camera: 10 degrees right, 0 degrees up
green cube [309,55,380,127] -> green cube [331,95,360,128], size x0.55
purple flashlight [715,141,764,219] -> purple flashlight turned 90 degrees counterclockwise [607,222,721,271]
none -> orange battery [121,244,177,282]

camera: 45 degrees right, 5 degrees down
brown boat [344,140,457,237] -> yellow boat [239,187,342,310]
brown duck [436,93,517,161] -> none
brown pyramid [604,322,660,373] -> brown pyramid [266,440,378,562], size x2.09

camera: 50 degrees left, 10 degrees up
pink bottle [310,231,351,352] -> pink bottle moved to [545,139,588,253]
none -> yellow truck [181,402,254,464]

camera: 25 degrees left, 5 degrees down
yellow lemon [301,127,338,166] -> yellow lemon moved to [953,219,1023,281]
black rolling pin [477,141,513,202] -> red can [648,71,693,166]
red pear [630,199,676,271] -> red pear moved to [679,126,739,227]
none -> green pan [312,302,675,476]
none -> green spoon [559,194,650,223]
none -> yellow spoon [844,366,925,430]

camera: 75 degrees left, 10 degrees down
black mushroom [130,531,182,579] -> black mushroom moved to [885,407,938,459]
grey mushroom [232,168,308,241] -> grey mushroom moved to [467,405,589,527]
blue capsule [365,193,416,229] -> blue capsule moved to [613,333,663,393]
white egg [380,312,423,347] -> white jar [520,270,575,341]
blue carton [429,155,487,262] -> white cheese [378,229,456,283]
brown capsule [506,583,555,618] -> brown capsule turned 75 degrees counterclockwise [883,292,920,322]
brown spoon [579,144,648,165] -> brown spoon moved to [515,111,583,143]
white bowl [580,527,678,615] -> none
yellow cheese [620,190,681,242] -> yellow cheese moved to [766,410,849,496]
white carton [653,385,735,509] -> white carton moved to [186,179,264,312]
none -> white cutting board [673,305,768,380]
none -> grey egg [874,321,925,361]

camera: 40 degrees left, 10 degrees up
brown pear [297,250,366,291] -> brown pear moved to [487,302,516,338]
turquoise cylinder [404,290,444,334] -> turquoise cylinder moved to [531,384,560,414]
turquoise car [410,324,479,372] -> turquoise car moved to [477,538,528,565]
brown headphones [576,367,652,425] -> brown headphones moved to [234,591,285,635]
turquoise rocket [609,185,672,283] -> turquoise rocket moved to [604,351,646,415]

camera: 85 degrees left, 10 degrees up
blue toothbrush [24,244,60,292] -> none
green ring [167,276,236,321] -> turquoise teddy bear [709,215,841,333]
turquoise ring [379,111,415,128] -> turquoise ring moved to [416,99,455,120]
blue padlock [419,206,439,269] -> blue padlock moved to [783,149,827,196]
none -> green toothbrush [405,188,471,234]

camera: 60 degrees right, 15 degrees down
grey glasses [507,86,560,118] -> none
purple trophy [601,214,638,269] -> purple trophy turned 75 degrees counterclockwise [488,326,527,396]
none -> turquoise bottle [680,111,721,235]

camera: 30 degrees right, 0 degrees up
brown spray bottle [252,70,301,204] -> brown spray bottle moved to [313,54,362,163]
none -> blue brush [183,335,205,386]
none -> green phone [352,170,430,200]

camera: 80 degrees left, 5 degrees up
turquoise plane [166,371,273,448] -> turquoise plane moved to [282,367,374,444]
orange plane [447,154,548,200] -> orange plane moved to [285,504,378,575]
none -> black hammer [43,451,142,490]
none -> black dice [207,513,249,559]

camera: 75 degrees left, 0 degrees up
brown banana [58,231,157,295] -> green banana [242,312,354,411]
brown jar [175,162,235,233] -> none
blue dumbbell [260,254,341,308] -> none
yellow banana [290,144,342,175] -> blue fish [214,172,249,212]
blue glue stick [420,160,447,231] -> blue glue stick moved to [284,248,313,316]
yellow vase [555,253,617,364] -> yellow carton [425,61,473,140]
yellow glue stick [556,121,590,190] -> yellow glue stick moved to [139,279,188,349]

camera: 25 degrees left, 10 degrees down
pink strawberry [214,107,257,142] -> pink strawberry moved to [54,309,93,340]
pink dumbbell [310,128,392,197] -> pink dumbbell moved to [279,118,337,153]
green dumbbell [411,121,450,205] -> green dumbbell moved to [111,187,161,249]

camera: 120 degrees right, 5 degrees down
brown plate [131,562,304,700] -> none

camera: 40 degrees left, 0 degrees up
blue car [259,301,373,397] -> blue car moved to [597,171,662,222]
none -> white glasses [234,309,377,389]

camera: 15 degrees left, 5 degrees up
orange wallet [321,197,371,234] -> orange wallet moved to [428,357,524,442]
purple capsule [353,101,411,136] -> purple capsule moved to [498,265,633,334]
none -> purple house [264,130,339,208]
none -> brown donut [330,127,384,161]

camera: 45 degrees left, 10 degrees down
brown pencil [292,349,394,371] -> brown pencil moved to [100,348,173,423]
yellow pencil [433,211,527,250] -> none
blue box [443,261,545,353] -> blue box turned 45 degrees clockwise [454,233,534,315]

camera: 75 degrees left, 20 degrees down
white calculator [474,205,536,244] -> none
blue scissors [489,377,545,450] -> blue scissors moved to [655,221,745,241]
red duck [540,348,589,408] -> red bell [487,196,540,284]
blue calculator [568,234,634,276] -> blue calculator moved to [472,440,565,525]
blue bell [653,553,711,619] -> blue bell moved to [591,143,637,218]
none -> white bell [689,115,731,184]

- - -

WHAT YOU WILL DO ▸ Among the lines above, find those holding "carton" and copy each one.

TASK ANSWER ▸
blue carton [429,155,487,262] -> white cheese [378,229,456,283]
white carton [653,385,735,509] -> white carton moved to [186,179,264,312]
yellow vase [555,253,617,364] -> yellow carton [425,61,473,140]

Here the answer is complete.